====== RECORDS FOR PROCESSING

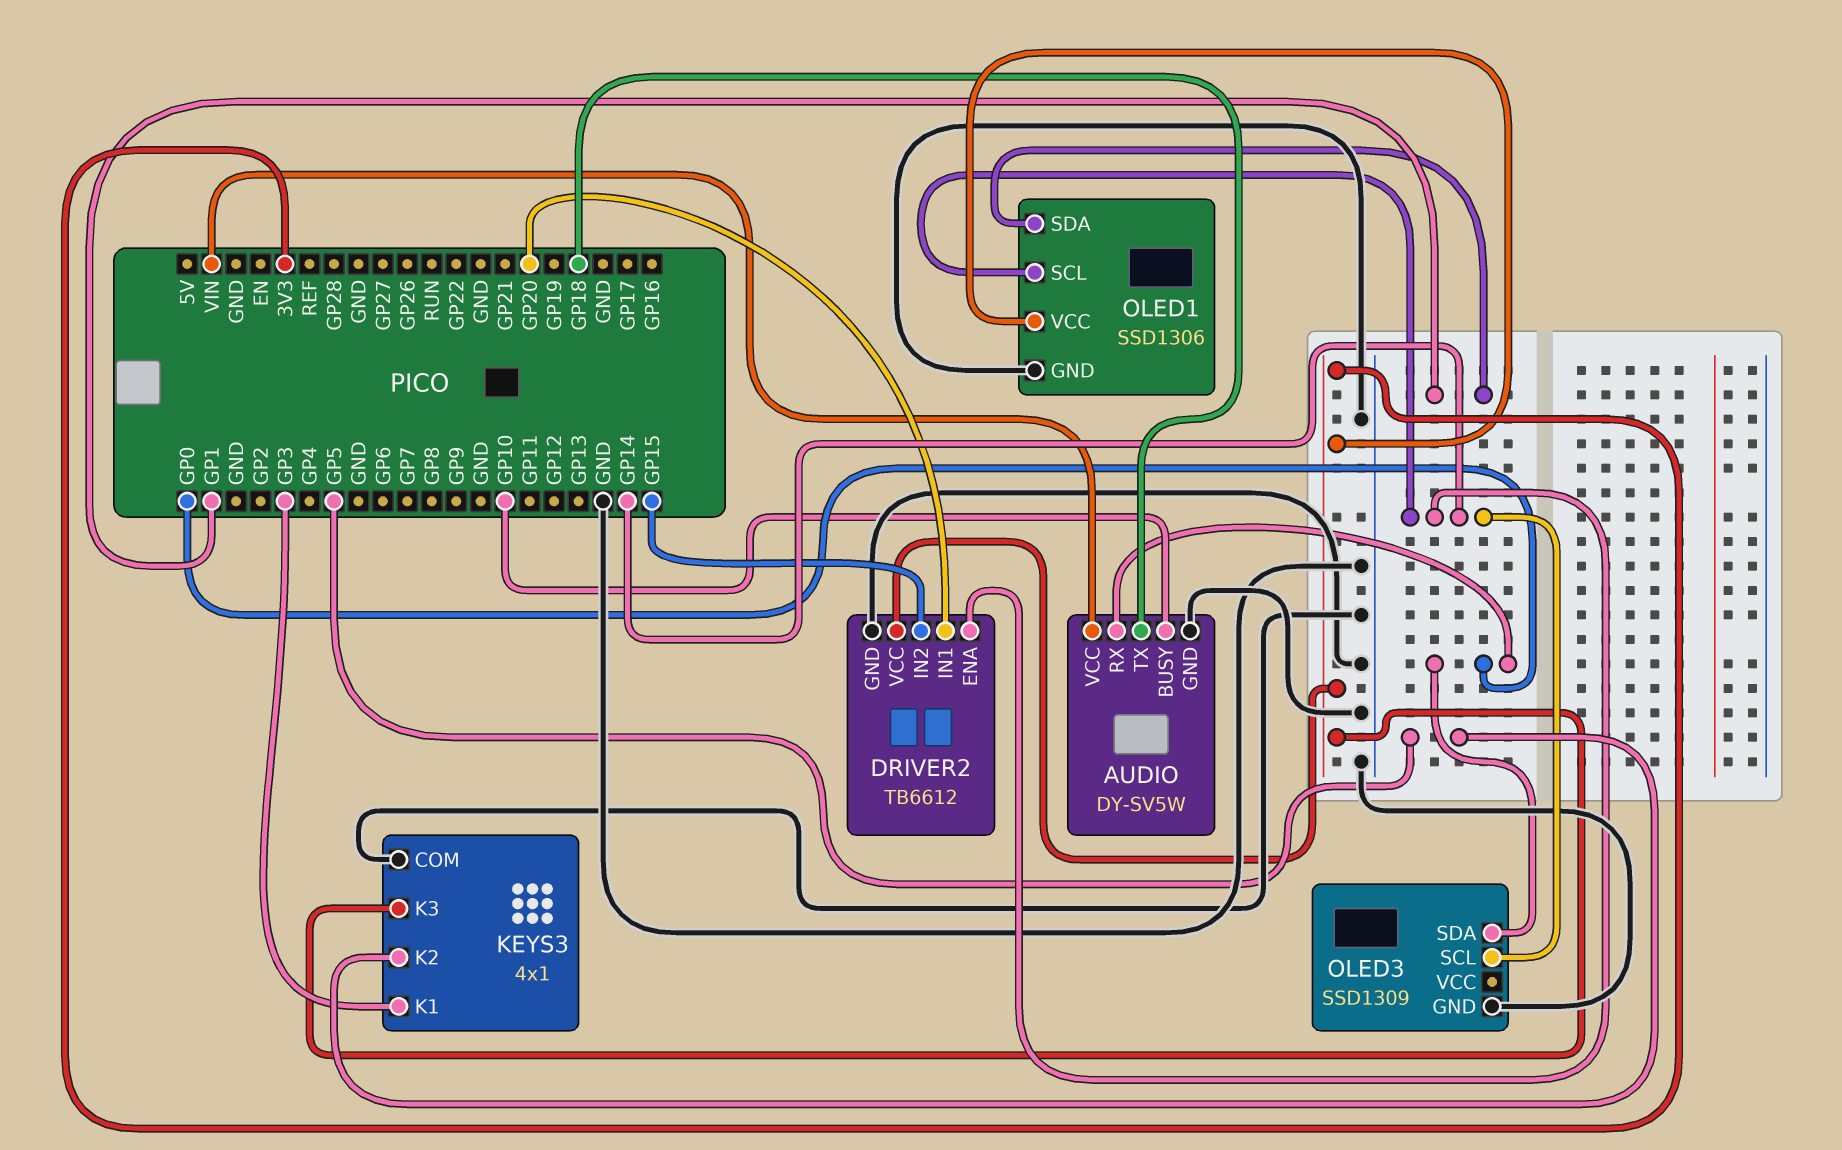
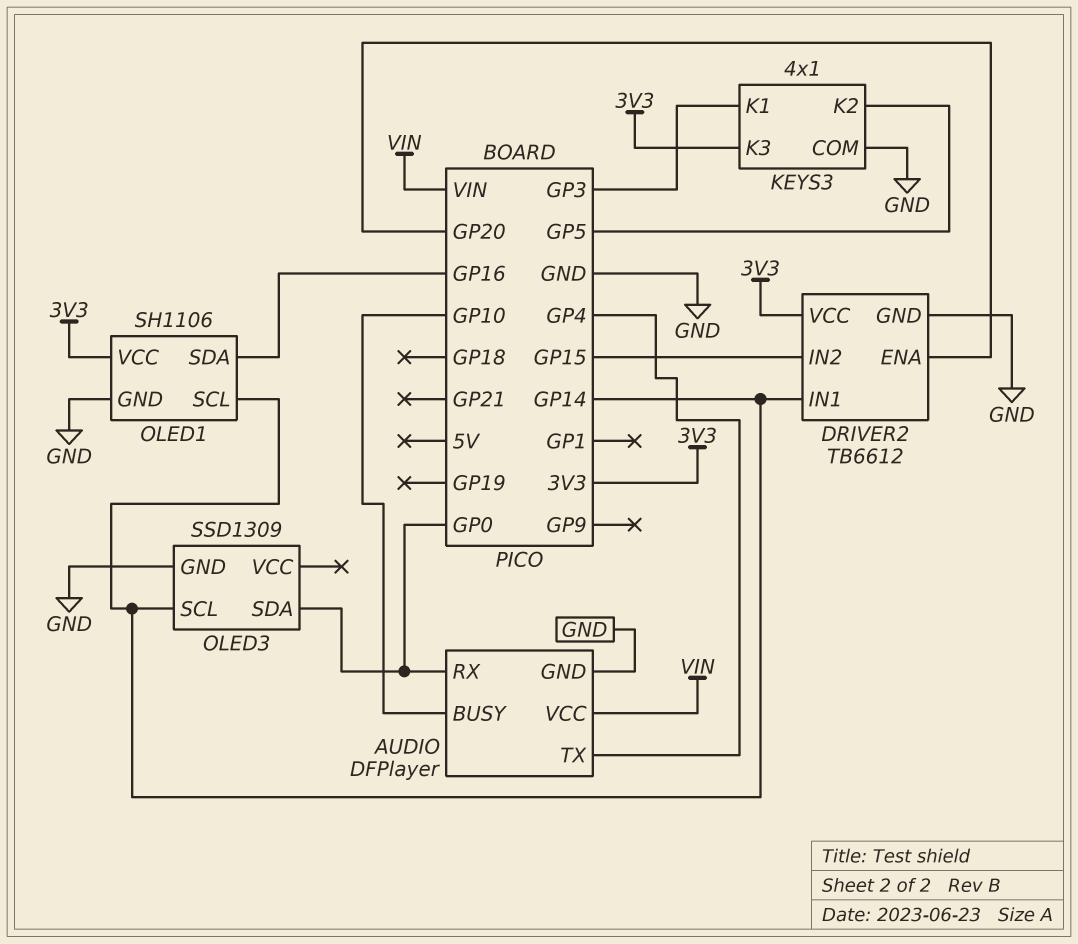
AUDIO: DY-SV5W -> DFPlayer
AUDIO pin TX: GP18 -> GP4
DRIVER2 pin ENA: GP14 -> GP20
DRIVER2 pin IN1: GP20 -> GP14
OLED1: SSD1306 -> SH1106
OLED1 pin SDA: GP1 -> GP16

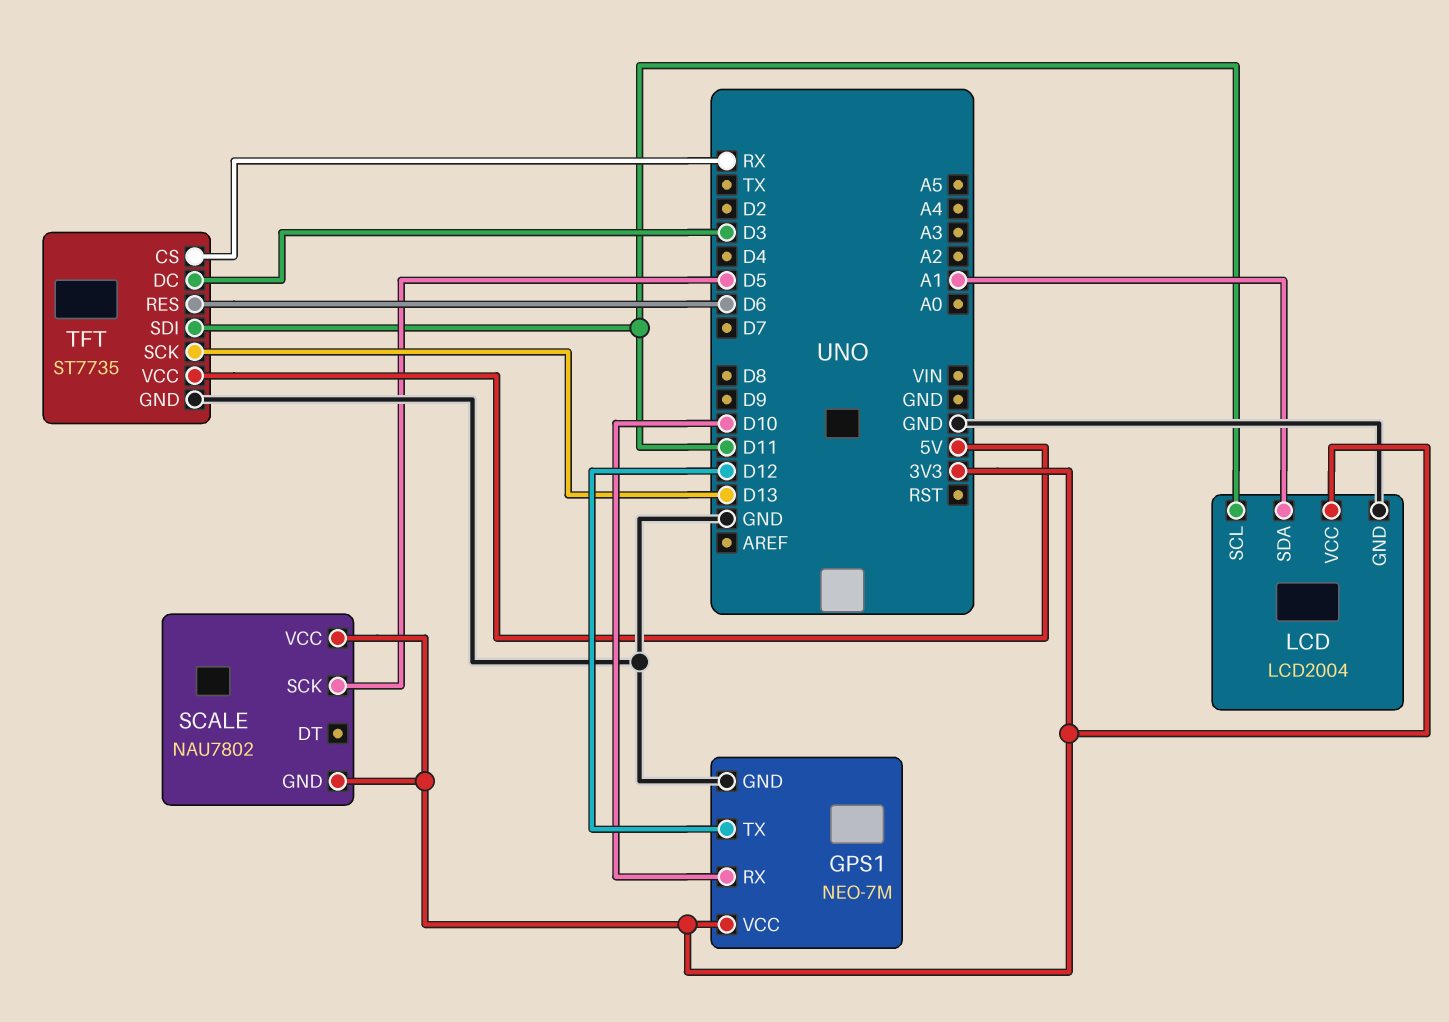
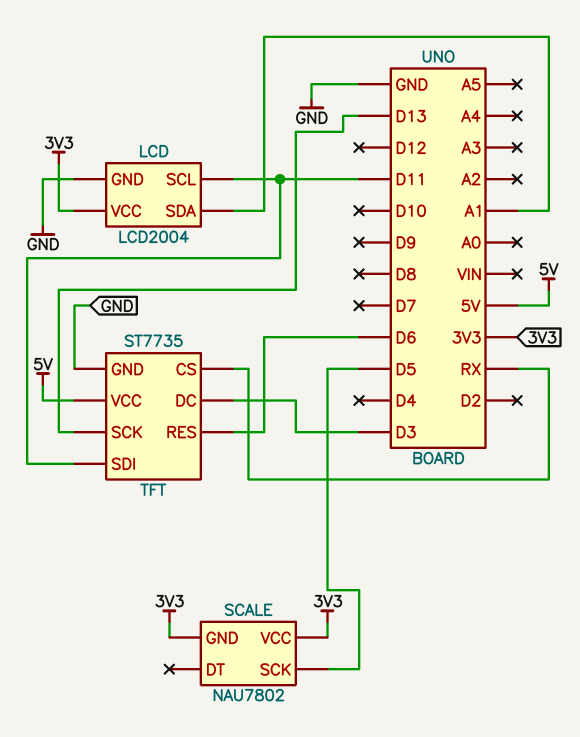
GPS1: NEO-7M -> none
GPS1 pin GND: GND -> none
GPS1 pin RX: D10 -> none
GPS1 pin TX: D12 -> none
GPS1 pin VCC: 3V3 -> none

============

-- EXERCISE AIM --
For every line above that holds the word "AUDIO", report the whole line.

-- REPLY TO THE EXERCISE --
AUDIO: DY-SV5W -> DFPlayer
AUDIO pin TX: GP18 -> GP4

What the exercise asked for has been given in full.